→ To be done:
Transcribe each line of the data below without any changes.

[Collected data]

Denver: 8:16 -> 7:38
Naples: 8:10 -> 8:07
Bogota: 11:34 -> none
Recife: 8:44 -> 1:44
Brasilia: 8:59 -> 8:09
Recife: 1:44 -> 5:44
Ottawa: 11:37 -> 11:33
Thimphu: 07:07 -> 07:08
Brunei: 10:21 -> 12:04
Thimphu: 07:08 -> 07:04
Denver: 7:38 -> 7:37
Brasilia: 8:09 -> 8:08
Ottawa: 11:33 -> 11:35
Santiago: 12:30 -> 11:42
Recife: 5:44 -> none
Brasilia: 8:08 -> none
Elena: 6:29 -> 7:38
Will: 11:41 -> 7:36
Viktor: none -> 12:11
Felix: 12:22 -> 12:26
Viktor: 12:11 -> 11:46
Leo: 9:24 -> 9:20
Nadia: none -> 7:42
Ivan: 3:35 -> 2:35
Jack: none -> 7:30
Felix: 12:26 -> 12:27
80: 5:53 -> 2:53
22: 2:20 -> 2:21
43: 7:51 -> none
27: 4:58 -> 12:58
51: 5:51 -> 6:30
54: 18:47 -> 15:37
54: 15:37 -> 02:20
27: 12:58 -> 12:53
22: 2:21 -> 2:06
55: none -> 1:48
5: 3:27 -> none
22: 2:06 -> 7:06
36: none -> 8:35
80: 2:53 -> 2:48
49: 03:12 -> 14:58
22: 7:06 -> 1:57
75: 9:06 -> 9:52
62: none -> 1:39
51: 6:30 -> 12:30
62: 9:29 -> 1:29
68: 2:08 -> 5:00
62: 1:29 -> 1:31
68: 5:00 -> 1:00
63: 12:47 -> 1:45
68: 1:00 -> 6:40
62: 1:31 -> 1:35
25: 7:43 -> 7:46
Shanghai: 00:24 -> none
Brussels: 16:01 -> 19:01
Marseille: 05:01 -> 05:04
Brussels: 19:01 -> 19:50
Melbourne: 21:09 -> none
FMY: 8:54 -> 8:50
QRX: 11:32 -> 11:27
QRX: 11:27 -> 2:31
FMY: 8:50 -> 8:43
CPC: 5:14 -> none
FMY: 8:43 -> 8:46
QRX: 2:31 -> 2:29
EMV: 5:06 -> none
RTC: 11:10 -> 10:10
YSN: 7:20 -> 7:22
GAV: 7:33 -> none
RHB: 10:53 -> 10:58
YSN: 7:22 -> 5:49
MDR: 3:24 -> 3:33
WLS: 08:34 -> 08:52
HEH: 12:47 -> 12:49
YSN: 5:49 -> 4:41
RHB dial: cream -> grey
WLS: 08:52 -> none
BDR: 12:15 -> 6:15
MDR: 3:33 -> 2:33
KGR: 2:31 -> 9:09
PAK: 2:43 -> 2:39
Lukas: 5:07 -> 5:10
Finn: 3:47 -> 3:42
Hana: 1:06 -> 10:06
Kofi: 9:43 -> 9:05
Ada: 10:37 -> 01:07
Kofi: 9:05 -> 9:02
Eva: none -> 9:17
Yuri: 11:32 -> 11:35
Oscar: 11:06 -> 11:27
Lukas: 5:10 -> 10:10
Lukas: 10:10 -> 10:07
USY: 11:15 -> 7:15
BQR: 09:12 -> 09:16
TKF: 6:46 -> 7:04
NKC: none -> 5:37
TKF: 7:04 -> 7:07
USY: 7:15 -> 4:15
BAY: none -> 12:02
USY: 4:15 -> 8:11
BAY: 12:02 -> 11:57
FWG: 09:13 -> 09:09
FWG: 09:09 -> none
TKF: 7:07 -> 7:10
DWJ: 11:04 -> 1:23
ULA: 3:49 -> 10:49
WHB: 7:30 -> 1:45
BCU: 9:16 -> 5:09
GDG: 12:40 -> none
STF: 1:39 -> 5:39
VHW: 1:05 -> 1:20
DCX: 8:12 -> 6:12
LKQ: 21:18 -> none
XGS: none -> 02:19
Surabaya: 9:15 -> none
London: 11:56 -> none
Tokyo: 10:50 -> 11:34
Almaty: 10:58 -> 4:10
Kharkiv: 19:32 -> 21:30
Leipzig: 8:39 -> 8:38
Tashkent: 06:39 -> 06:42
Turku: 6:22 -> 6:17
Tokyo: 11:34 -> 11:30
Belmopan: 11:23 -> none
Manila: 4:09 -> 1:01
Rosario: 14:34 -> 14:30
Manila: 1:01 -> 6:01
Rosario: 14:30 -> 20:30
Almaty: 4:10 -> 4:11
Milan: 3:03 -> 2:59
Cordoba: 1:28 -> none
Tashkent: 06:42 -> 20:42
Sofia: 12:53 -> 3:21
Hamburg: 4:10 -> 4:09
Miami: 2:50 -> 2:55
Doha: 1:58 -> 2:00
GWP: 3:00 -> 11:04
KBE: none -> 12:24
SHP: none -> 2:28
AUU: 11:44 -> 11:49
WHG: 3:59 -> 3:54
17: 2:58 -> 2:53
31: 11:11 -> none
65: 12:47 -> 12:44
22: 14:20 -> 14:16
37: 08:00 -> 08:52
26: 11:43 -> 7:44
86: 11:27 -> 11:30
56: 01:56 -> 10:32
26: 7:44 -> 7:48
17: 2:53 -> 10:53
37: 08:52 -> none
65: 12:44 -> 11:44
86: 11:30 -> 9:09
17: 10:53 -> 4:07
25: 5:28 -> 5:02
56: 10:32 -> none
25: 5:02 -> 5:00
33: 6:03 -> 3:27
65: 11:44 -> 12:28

→ Correct response:
Denver: 8:16 -> 7:38
Naples: 8:10 -> 8:07
Bogota: 11:34 -> none
Recife: 8:44 -> 1:44
Brasilia: 8:59 -> 8:09
Recife: 1:44 -> 5:44
Ottawa: 11:37 -> 11:33
Thimphu: 07:07 -> 07:08
Brunei: 10:21 -> 12:04
Thimphu: 07:08 -> 07:04
Denver: 7:38 -> 7:37
Brasilia: 8:09 -> 8:08
Ottawa: 11:33 -> 11:35
Santiago: 12:30 -> 11:42
Recife: 5:44 -> none
Brasilia: 8:08 -> none
Elena: 6:29 -> 7:38
Will: 11:41 -> 7:36
Viktor: none -> 12:11
Felix: 12:22 -> 12:26
Viktor: 12:11 -> 11:46
Leo: 9:24 -> 9:20
Nadia: none -> 7:42
Ivan: 3:35 -> 2:35
Jack: none -> 7:30
Felix: 12:26 -> 12:27
80: 5:53 -> 2:53
22: 2:20 -> 2:21
43: 7:51 -> none
27: 4:58 -> 12:58
51: 5:51 -> 6:30
54: 18:47 -> 15:37
54: 15:37 -> 02:20
27: 12:58 -> 12:53
22: 2:21 -> 2:06
55: none -> 1:48
5: 3:27 -> none
22: 2:06 -> 7:06
36: none -> 8:35
80: 2:53 -> 2:48
49: 03:12 -> 14:58
22: 7:06 -> 1:57
75: 9:06 -> 9:52
62: none -> 1:39
51: 6:30 -> 12:30
62: 9:29 -> 1:29
68: 2:08 -> 5:00
62: 1:29 -> 1:31
68: 5:00 -> 1:00
63: 12:47 -> 1:45
68: 1:00 -> 6:40
62: 1:31 -> 1:35
25: 7:43 -> 7:46
Shanghai: 00:24 -> none
Brussels: 16:01 -> 19:01
Marseille: 05:01 -> 05:04
Brussels: 19:01 -> 19:50
Melbourne: 21:09 -> none
FMY: 8:54 -> 8:50
QRX: 11:32 -> 11:27
QRX: 11:27 -> 2:31
FMY: 8:50 -> 8:43
CPC: 5:14 -> none
FMY: 8:43 -> 8:46
QRX: 2:31 -> 2:29
EMV: 5:06 -> none
RTC: 11:10 -> 10:10
YSN: 7:20 -> 7:22
GAV: 7:33 -> none
RHB: 10:53 -> 10:58
YSN: 7:22 -> 5:49
MDR: 3:24 -> 3:33
WLS: 08:34 -> 08:52
HEH: 12:47 -> 12:49
YSN: 5:49 -> 4:41
RHB dial: cream -> grey
WLS: 08:52 -> none
BDR: 12:15 -> 6:15
MDR: 3:33 -> 2:33
KGR: 2:31 -> 9:09
PAK: 2:43 -> 2:39
Lukas: 5:07 -> 5:10
Finn: 3:47 -> 3:42
Hana: 1:06 -> 10:06
Kofi: 9:43 -> 9:05
Ada: 10:37 -> 01:07
Kofi: 9:05 -> 9:02
Eva: none -> 9:17
Yuri: 11:32 -> 11:35
Oscar: 11:06 -> 11:27
Lukas: 5:10 -> 10:10
Lukas: 10:10 -> 10:07
USY: 11:15 -> 7:15
BQR: 09:12 -> 09:16
TKF: 6:46 -> 7:04
NKC: none -> 5:37
TKF: 7:04 -> 7:07
USY: 7:15 -> 4:15
BAY: none -> 12:02
USY: 4:15 -> 8:11
BAY: 12:02 -> 11:57
FWG: 09:13 -> 09:09
FWG: 09:09 -> none
TKF: 7:07 -> 7:10
DWJ: 11:04 -> 1:23
ULA: 3:49 -> 10:49
WHB: 7:30 -> 1:45
BCU: 9:16 -> 5:09
GDG: 12:40 -> none
STF: 1:39 -> 5:39
VHW: 1:05 -> 1:20
DCX: 8:12 -> 6:12
LKQ: 21:18 -> none
XGS: none -> 02:19
Surabaya: 9:15 -> none
London: 11:56 -> none
Tokyo: 10:50 -> 11:34
Almaty: 10:58 -> 4:10
Kharkiv: 19:32 -> 21:30
Leipzig: 8:39 -> 8:38
Tashkent: 06:39 -> 06:42
Turku: 6:22 -> 6:17
Tokyo: 11:34 -> 11:30
Belmopan: 11:23 -> none
Manila: 4:09 -> 1:01
Rosario: 14:34 -> 14:30
Manila: 1:01 -> 6:01
Rosario: 14:30 -> 20:30
Almaty: 4:10 -> 4:11
Milan: 3:03 -> 2:59
Cordoba: 1:28 -> none
Tashkent: 06:42 -> 20:42
Sofia: 12:53 -> 3:21
Hamburg: 4:10 -> 4:09
Miami: 2:50 -> 2:55
Doha: 1:58 -> 2:00
GWP: 3:00 -> 11:04
KBE: none -> 12:24
SHP: none -> 2:28
AUU: 11:44 -> 11:49
WHG: 3:59 -> 3:54
17: 2:58 -> 2:53
31: 11:11 -> none
65: 12:47 -> 12:44
22: 14:20 -> 14:16
37: 08:00 -> 08:52
26: 11:43 -> 7:44
86: 11:27 -> 11:30
56: 01:56 -> 10:32
26: 7:44 -> 7:48
17: 2:53 -> 10:53
37: 08:52 -> none
65: 12:44 -> 11:44
86: 11:30 -> 9:09
17: 10:53 -> 4:07
25: 5:28 -> 5:02
56: 10:32 -> none
25: 5:02 -> 5:00
33: 6:03 -> 3:27
65: 11:44 -> 12:28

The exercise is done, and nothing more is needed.